SOURCE MATERIAL:
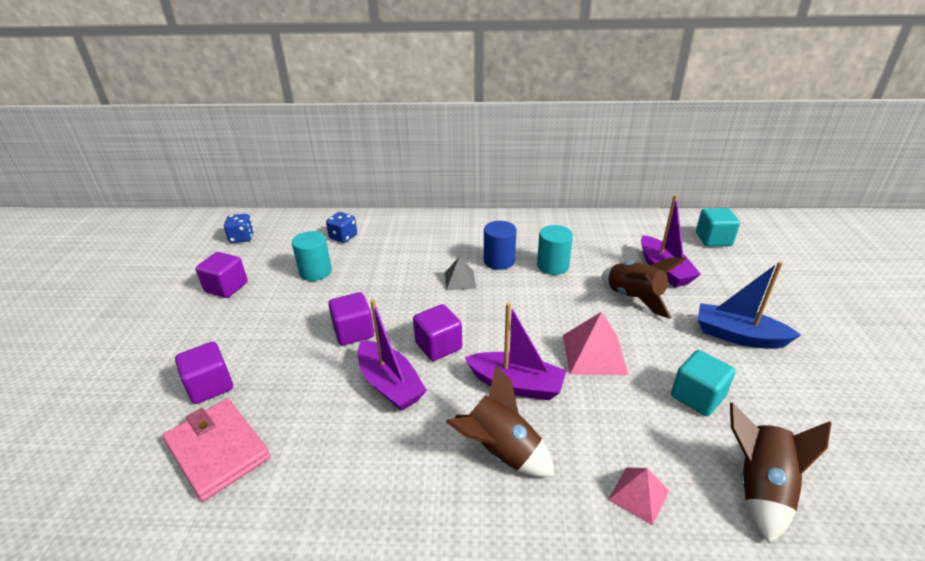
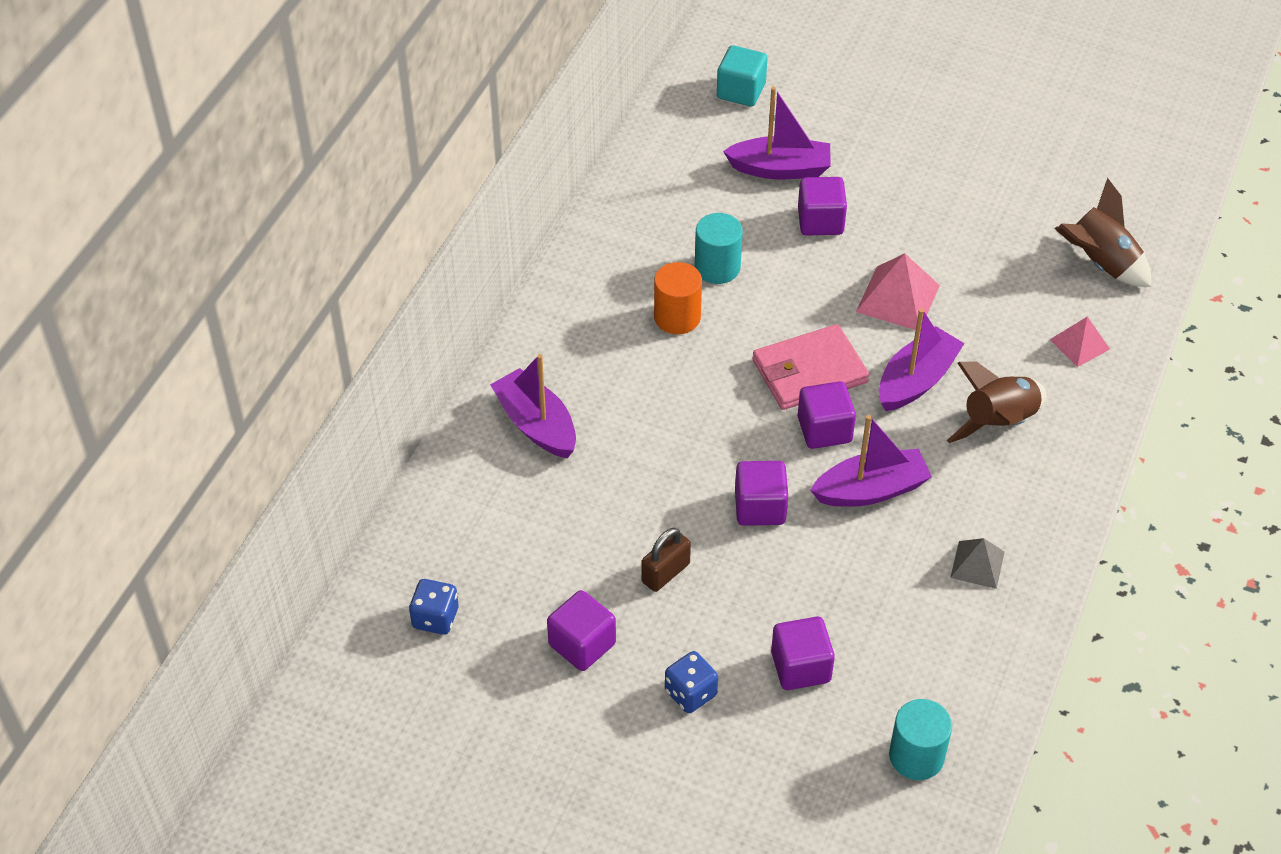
camera: 70 degrees left, 15 degrees up
(218, 450) = (910, 660): pink wallet -> pink wallet (809, 371)
(287, 305) = (665, 573): none -> brown padlock
(315, 272) = (596, 529): turquoise cylinder -> turquoise cylinder (916, 756)
(343, 237) = (511, 480): blue dice -> blue dice (690, 693)
(387, 235) = (536, 424): none -> purple boat
(460, 280) = (701, 372): grey pyramid -> grey pyramid (977, 564)
(499, 261) = (677, 317): blue cylinder -> orange cylinder
(634, 298) = (820, 221): brown rocket -> purple cube
(697, 396) = (989, 248): turquoise cube -> none
(738, 336) = (921, 171): blue boat -> none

WORK REQUEST:
The answer is one number: how many lines of the material above contain "turquoise".

RESULT OF THIS EXERCISE:
2